ABOUT THIS TASK:
Copy the complete listing exactly as shown.

COLLECTED MATERIAL:
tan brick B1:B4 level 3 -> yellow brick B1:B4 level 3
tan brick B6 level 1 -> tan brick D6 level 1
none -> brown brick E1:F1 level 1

ANSWER BOX:
tan brick B1:B4 level 3 -> yellow brick B1:B4 level 3
tan brick B6 level 1 -> tan brick D6 level 1
none -> brown brick E1:F1 level 1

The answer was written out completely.